The problem ::
Transcribe only the lines of the listing below from the one holding "turquoise notebook: 0 -> 2" through the one holding "yellow lemon: 3 -> 2", inclusive, without any change.

Given records ::

━━━━━━━━━━

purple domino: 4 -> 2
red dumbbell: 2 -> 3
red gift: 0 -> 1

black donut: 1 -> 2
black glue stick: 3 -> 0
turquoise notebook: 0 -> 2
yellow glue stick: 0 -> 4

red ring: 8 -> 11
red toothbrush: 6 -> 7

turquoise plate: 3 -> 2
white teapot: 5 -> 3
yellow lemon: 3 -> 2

━━━━━━━━━━

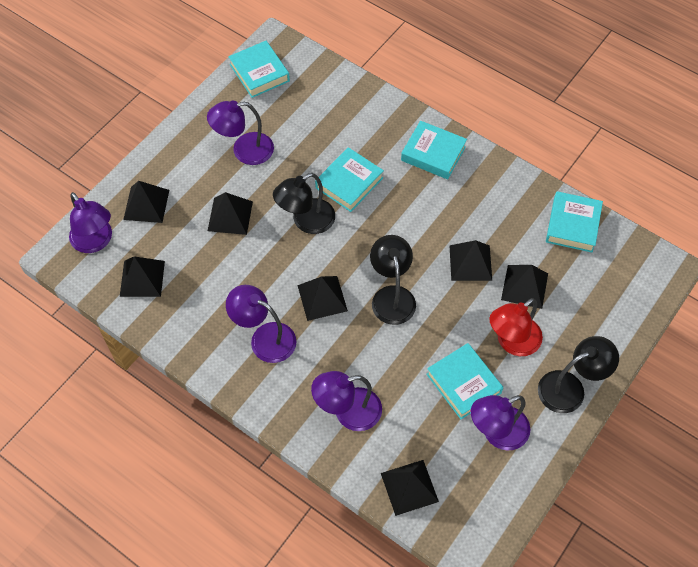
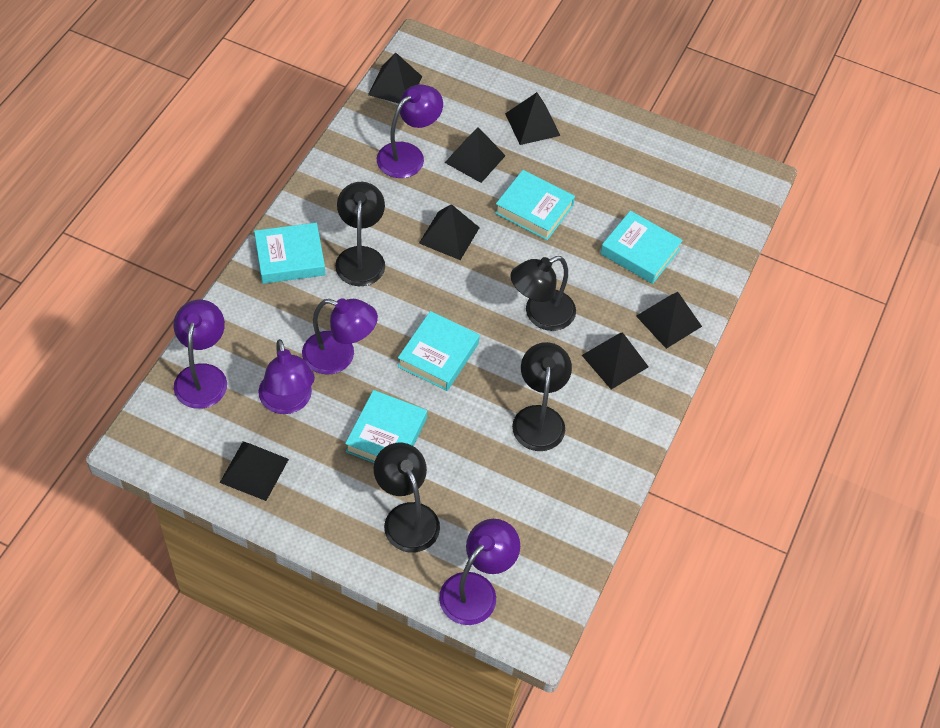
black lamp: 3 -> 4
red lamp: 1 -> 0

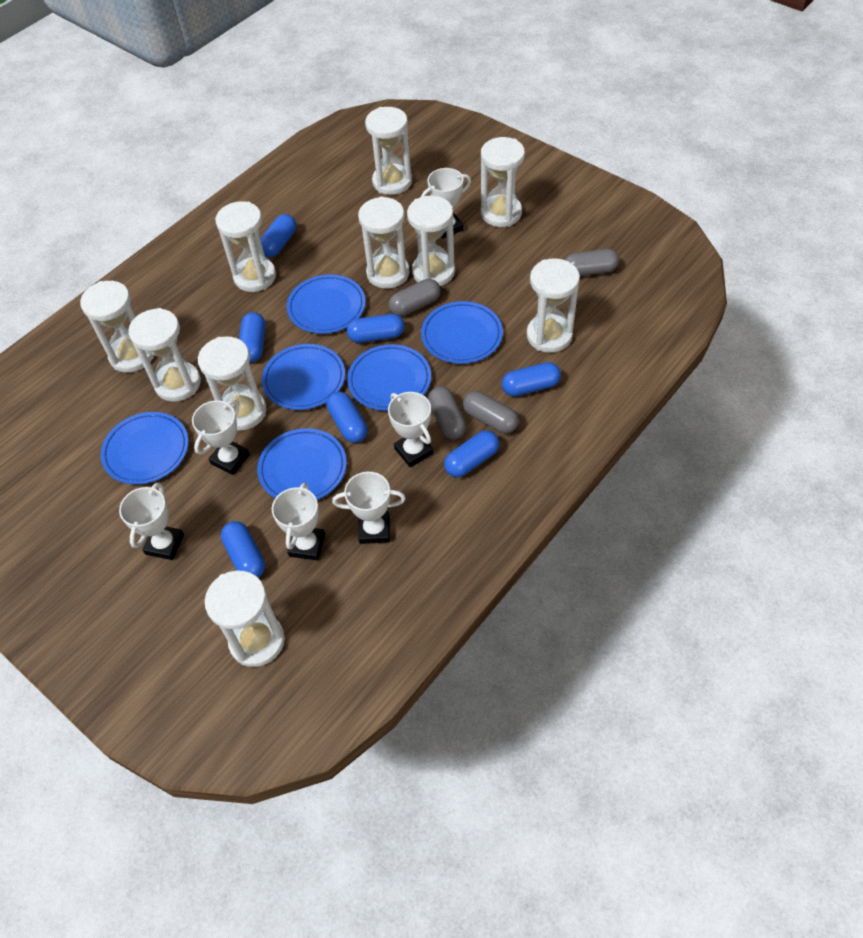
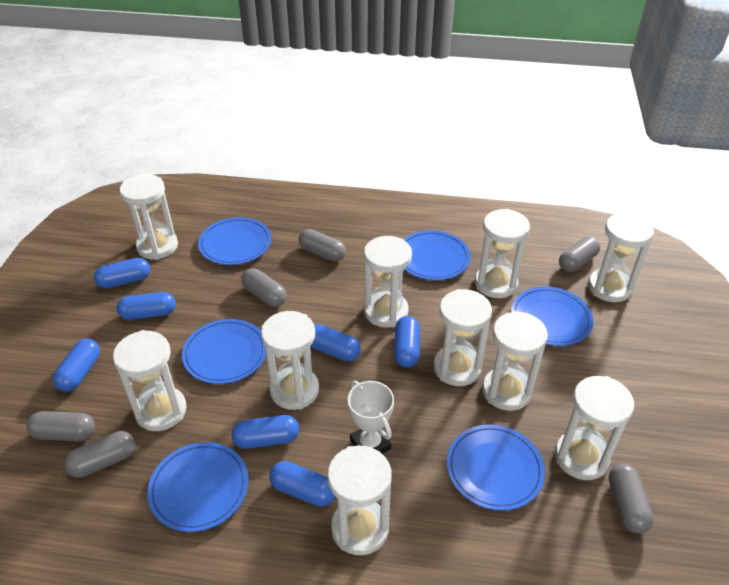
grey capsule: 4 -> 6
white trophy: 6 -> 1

━━━━━━━━━━

Result of the task ::
turquoise notebook: 0 -> 2
yellow glue stick: 0 -> 4

red ring: 8 -> 11
red toothbrush: 6 -> 7

turquoise plate: 3 -> 2
white teapot: 5 -> 3
yellow lemon: 3 -> 2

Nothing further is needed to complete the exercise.